Pull every line from the records that has the word "glue" in it.

- Data supplied
________________________________________

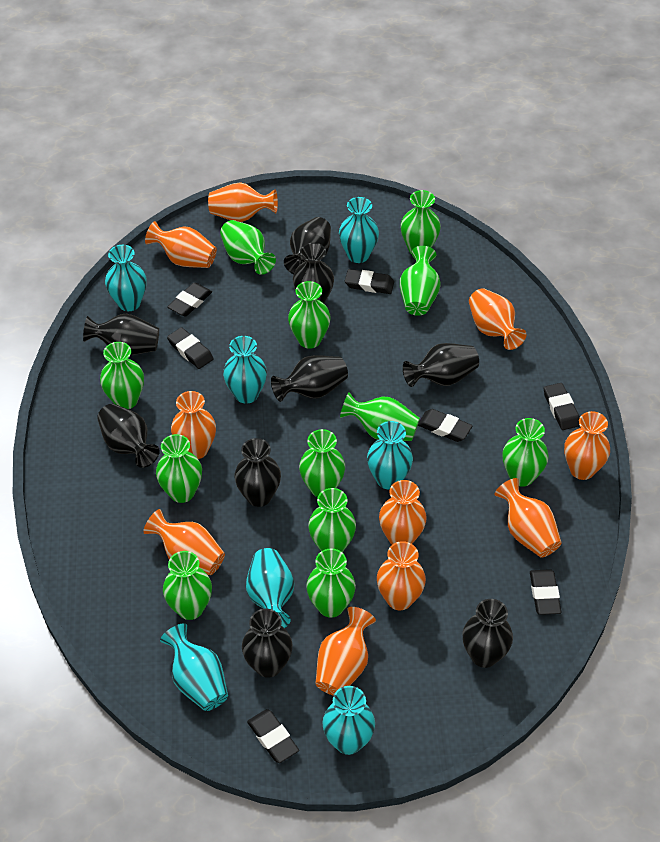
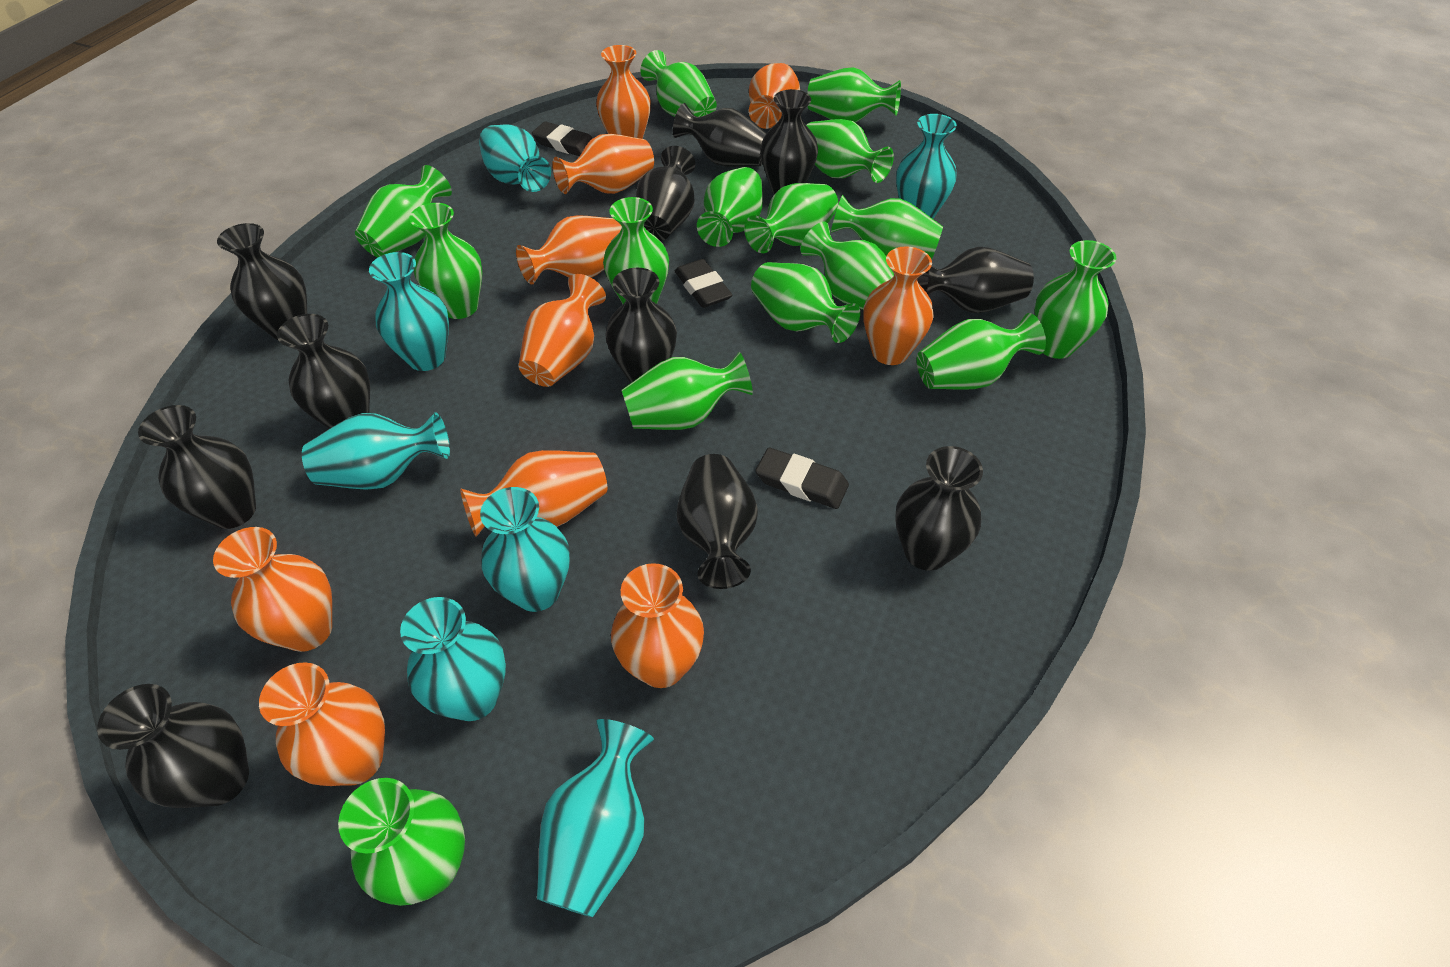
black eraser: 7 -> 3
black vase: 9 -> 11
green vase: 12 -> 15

________________________________________

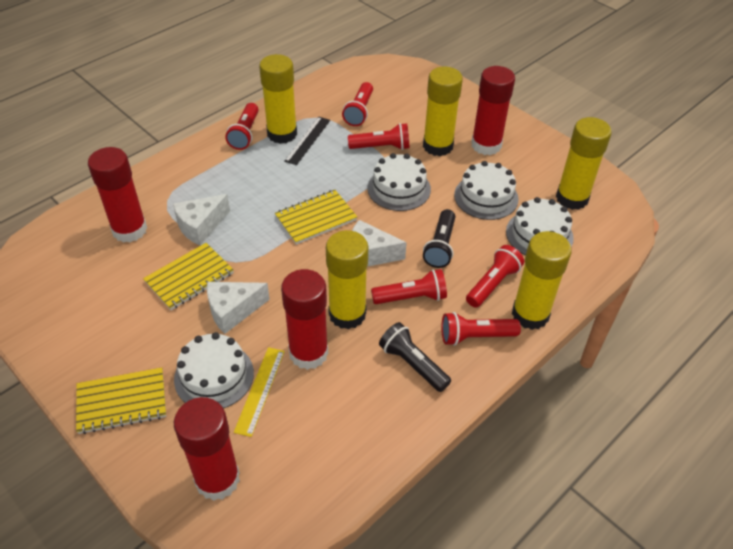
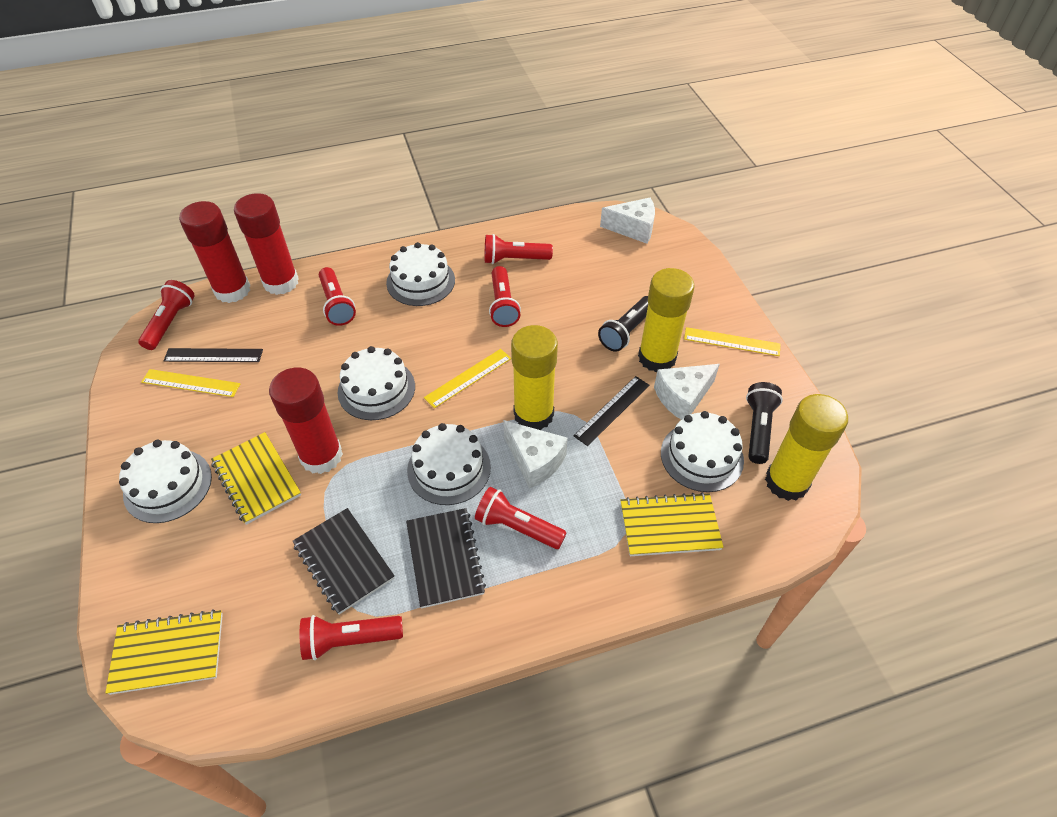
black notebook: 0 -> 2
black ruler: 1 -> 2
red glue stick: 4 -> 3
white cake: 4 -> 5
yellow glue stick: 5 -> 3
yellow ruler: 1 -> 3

________________________________________

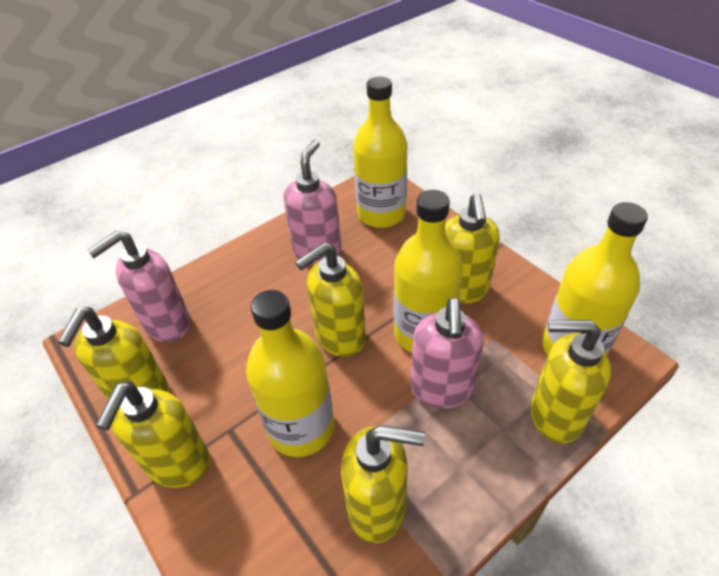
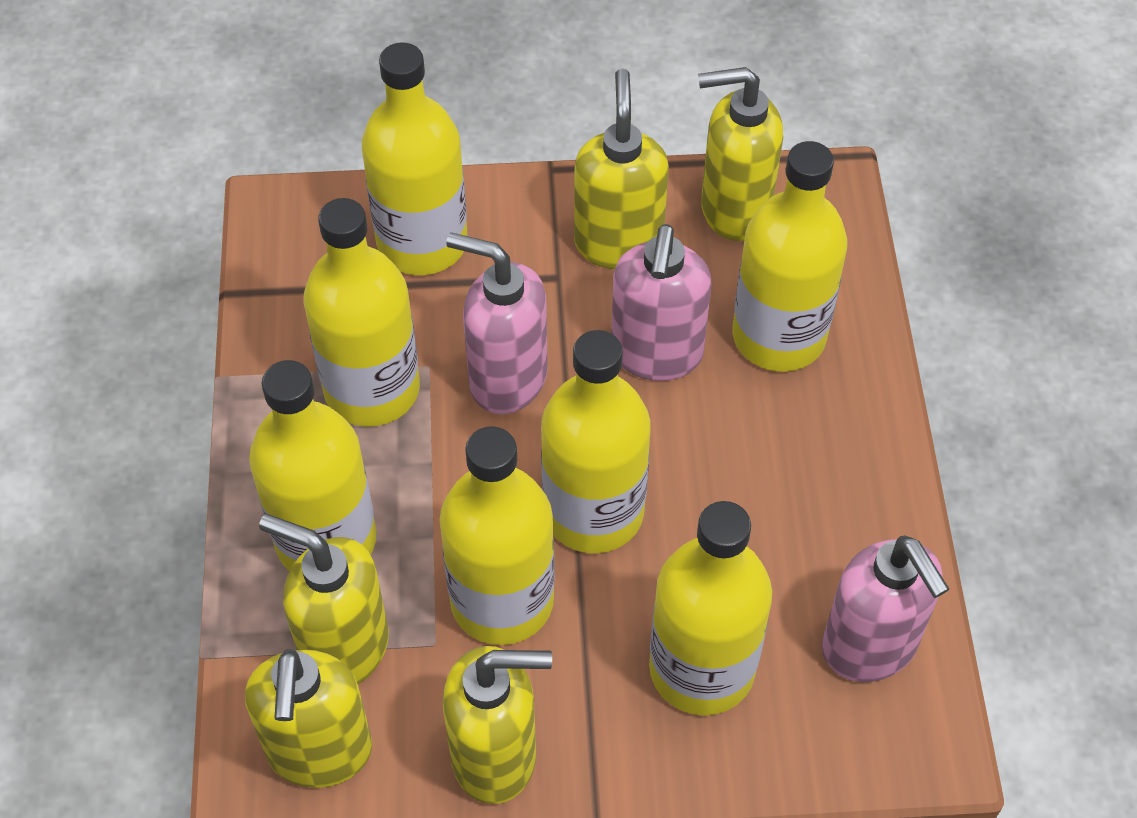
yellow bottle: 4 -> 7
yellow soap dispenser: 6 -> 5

________________________________________

- Exercise result
red glue stick: 4 -> 3
yellow glue stick: 5 -> 3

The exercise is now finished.